— TASK PROMPT —
Please give back all the records exactly, but keep the pictures out.

— DATASET —
==================================================
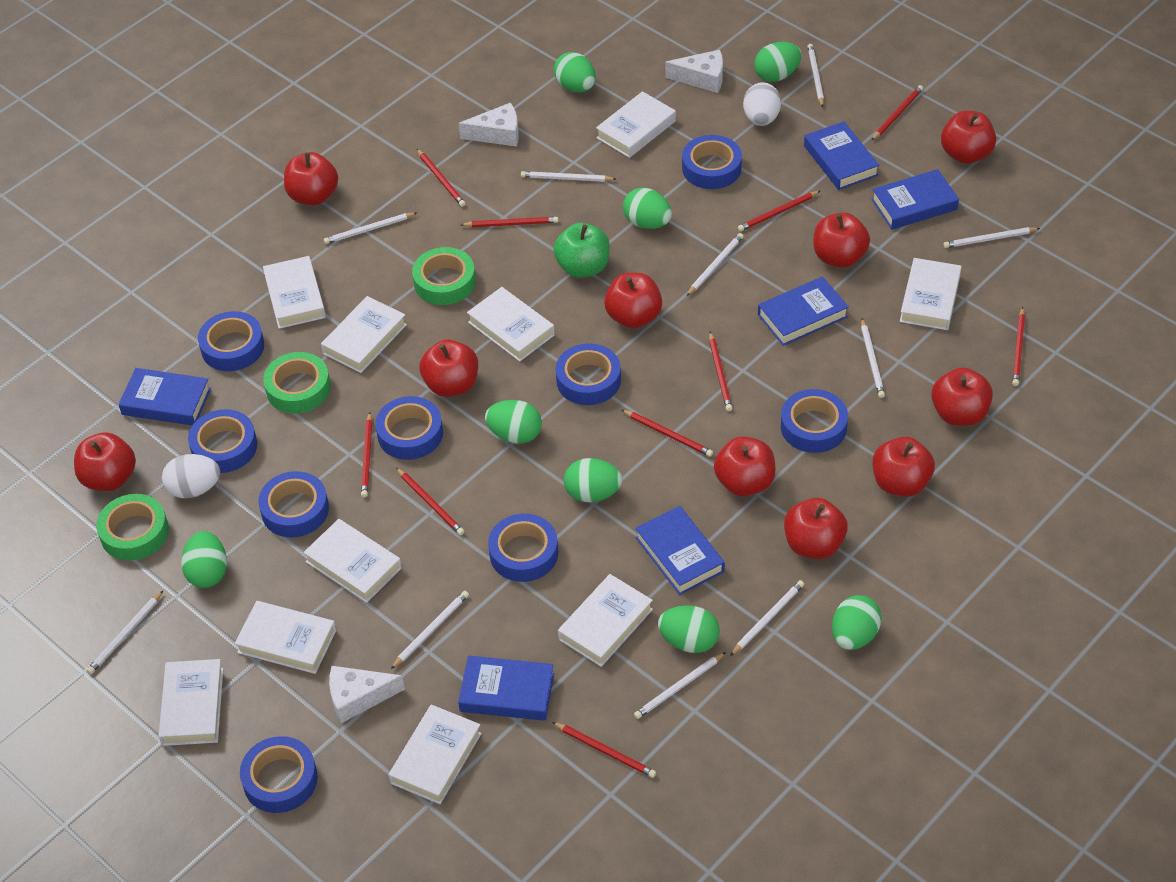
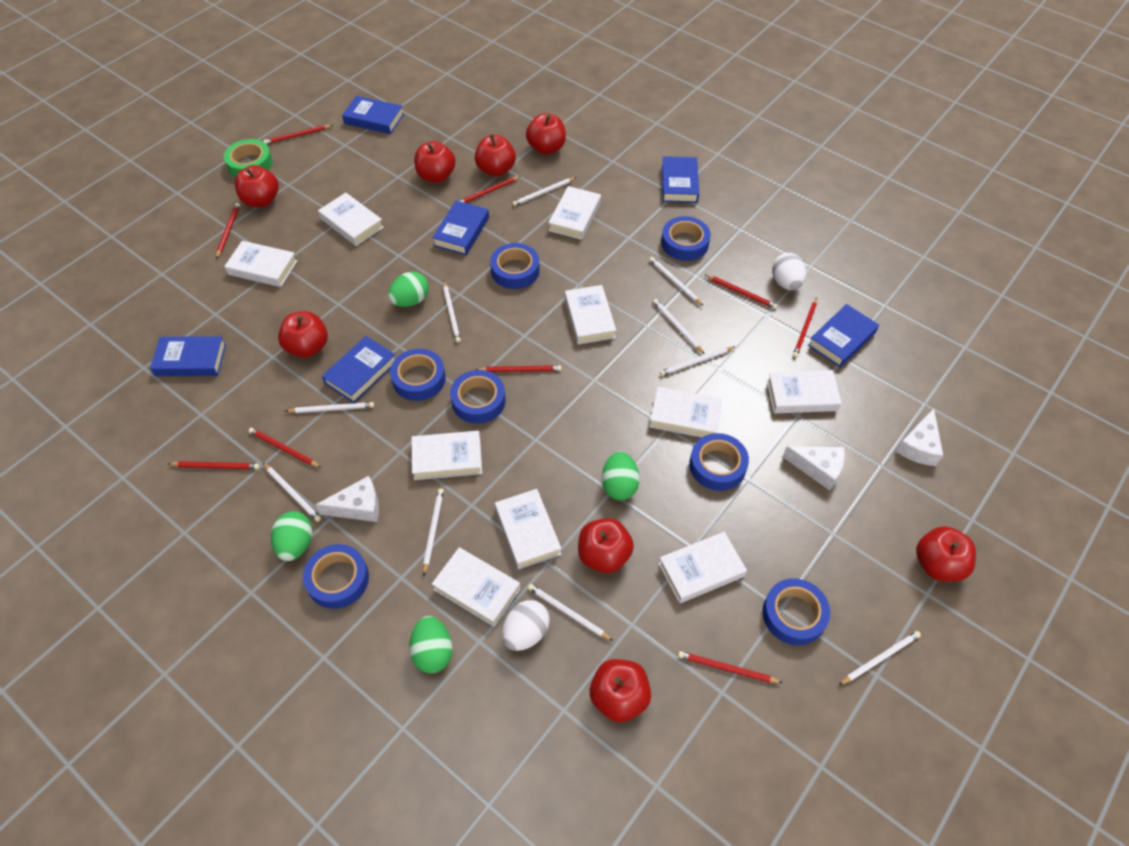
blue tape: 9 -> 7
green apple: 1 -> 0
green egg: 8 -> 4
green tape: 3 -> 1
red apple: 10 -> 8
red pencil: 10 -> 9

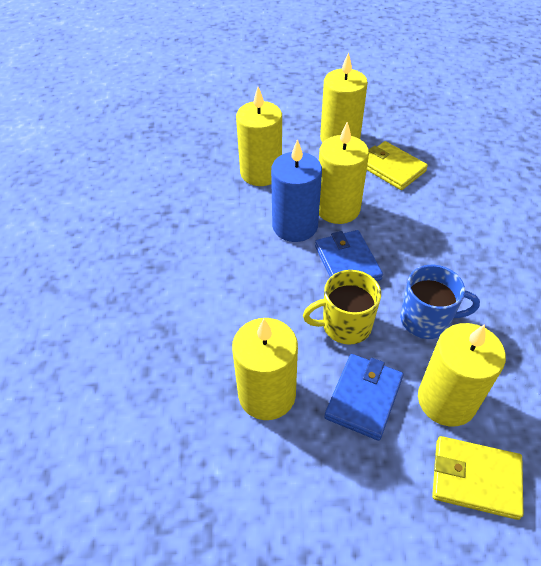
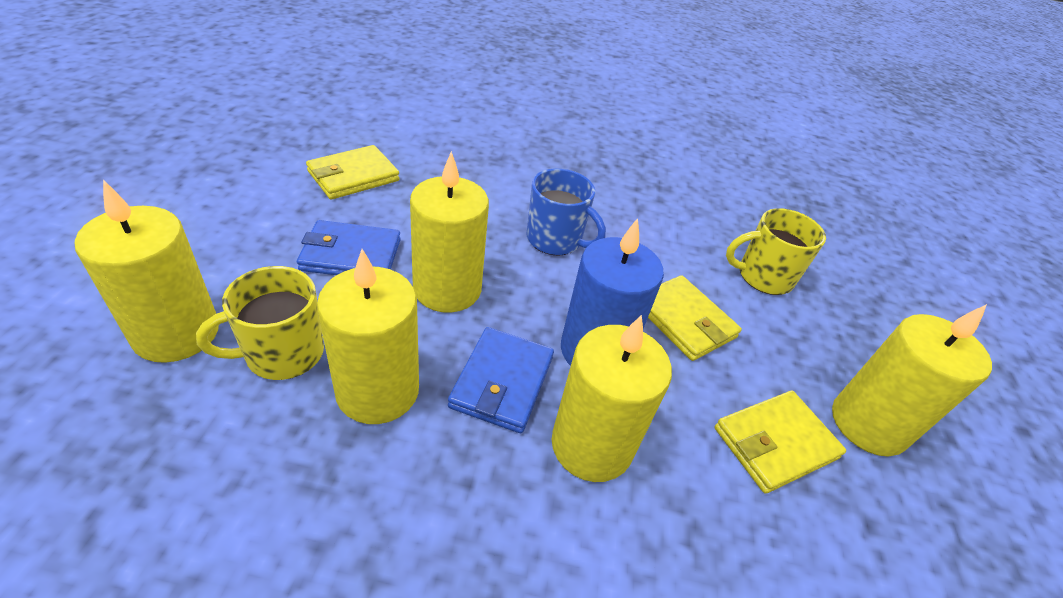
yellow mug: 1 -> 2
yellow wallet: 2 -> 3

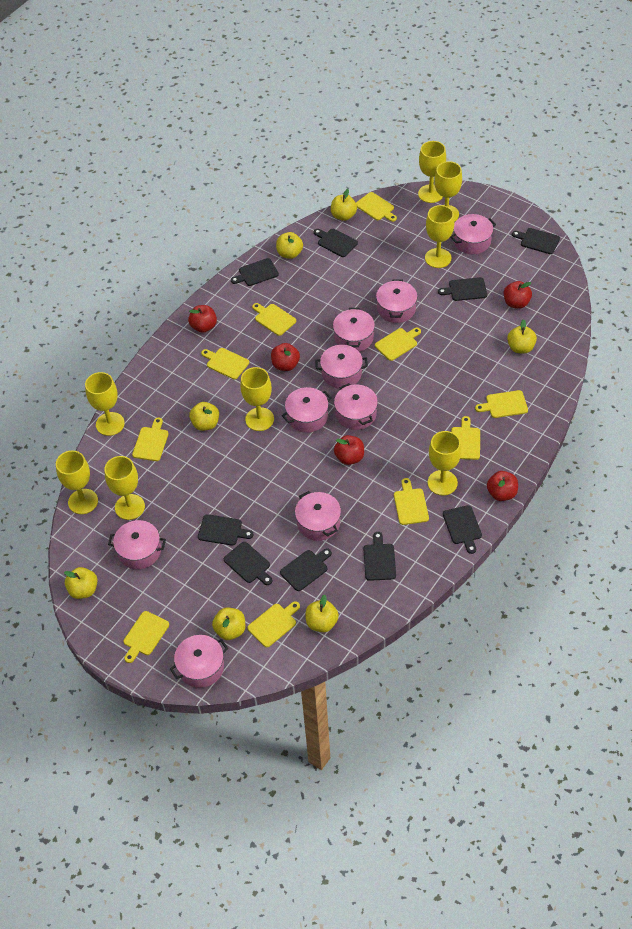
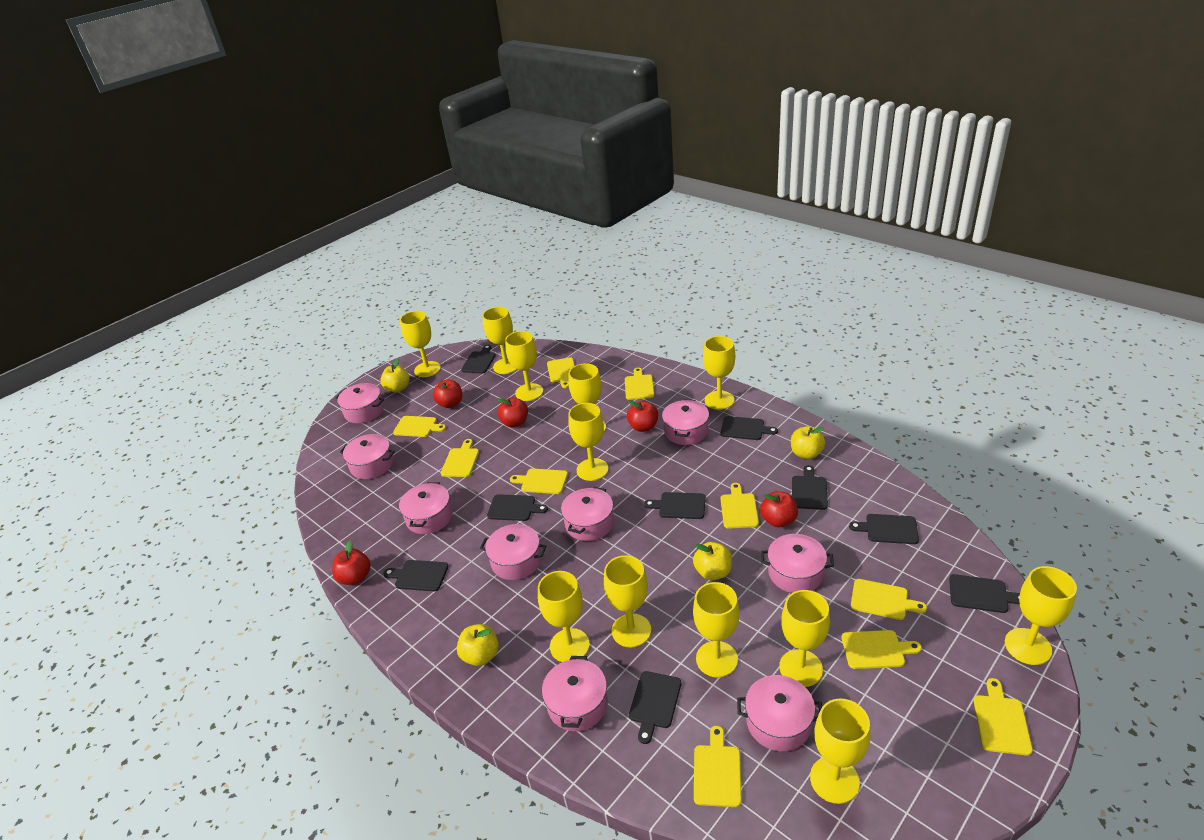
yellow apple: 7 -> 4
yellow goblet: 8 -> 12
==================================================
— REPLY —
blue tape: 9 -> 7
green apple: 1 -> 0
green egg: 8 -> 4
green tape: 3 -> 1
red apple: 10 -> 8
red pencil: 10 -> 9

yellow mug: 1 -> 2
yellow wallet: 2 -> 3

yellow apple: 7 -> 4
yellow goblet: 8 -> 12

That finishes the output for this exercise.